*WORK REQUEST:* In the listing below, locate the lines that hold the string "pyramid". Copy those lines.

*DATA TO USE:*

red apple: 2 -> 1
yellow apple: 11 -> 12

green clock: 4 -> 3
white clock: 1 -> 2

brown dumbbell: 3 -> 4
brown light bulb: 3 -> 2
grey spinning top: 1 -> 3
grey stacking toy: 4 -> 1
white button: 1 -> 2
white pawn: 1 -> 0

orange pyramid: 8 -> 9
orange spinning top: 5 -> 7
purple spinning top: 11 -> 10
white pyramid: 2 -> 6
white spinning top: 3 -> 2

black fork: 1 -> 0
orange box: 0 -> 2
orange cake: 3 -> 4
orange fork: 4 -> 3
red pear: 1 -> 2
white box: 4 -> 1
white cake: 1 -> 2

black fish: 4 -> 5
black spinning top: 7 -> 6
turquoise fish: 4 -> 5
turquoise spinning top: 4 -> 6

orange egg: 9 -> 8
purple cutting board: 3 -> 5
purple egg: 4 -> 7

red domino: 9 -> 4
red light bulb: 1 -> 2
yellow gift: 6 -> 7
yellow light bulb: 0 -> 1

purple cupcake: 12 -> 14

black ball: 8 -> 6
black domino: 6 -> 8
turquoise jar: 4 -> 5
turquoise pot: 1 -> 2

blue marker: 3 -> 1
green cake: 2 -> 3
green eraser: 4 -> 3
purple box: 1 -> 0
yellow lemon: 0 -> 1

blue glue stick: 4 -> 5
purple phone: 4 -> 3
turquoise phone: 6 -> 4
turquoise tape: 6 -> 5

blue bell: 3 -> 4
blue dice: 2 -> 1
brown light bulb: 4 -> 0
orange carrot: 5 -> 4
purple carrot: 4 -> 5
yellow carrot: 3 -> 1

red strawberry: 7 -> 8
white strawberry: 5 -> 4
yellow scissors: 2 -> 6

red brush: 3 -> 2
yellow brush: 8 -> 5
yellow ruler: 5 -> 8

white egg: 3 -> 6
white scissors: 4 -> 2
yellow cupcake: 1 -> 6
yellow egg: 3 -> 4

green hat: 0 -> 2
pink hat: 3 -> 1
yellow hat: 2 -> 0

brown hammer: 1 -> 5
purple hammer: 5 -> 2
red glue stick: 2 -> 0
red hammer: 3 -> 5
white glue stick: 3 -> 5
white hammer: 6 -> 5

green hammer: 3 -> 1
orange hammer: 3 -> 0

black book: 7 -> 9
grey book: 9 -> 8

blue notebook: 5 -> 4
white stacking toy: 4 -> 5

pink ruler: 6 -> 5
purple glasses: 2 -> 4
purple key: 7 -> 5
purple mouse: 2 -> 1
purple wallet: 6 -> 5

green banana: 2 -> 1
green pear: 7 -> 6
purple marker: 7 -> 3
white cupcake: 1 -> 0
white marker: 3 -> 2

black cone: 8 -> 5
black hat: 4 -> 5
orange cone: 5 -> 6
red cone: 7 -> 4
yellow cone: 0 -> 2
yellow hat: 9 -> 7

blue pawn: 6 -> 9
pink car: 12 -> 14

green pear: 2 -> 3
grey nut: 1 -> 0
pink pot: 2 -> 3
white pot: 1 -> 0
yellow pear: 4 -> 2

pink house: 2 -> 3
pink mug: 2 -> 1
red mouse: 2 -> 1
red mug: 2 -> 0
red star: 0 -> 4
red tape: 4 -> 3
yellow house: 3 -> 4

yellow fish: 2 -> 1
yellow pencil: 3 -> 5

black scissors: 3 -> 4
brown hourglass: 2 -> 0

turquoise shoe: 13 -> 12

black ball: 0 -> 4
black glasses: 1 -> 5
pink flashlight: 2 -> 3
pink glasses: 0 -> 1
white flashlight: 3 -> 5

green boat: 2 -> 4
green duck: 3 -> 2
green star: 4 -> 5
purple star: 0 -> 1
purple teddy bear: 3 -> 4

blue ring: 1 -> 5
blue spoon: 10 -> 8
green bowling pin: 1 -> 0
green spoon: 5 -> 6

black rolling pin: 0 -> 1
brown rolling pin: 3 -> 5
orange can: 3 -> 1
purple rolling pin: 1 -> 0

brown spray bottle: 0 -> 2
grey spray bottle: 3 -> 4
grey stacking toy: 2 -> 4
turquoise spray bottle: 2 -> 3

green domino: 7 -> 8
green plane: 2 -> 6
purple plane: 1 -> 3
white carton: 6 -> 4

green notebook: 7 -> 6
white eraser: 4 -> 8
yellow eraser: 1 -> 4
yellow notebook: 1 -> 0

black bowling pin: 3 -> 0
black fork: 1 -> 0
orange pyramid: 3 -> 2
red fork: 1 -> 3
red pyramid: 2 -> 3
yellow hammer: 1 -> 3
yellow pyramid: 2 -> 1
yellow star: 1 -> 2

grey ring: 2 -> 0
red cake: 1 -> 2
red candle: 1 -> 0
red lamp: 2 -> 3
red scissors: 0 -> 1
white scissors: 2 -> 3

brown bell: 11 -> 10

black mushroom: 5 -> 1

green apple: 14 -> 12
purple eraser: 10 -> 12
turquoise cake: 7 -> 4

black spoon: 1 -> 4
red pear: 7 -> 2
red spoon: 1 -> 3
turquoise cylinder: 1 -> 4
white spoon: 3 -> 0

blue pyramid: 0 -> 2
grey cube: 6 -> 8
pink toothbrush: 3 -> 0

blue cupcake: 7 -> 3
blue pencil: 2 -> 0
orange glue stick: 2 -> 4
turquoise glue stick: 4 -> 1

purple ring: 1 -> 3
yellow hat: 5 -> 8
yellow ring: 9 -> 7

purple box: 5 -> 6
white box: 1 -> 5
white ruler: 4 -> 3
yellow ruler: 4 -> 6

*OUTPUT BELOW:*
orange pyramid: 8 -> 9
white pyramid: 2 -> 6
orange pyramid: 3 -> 2
red pyramid: 2 -> 3
yellow pyramid: 2 -> 1
blue pyramid: 0 -> 2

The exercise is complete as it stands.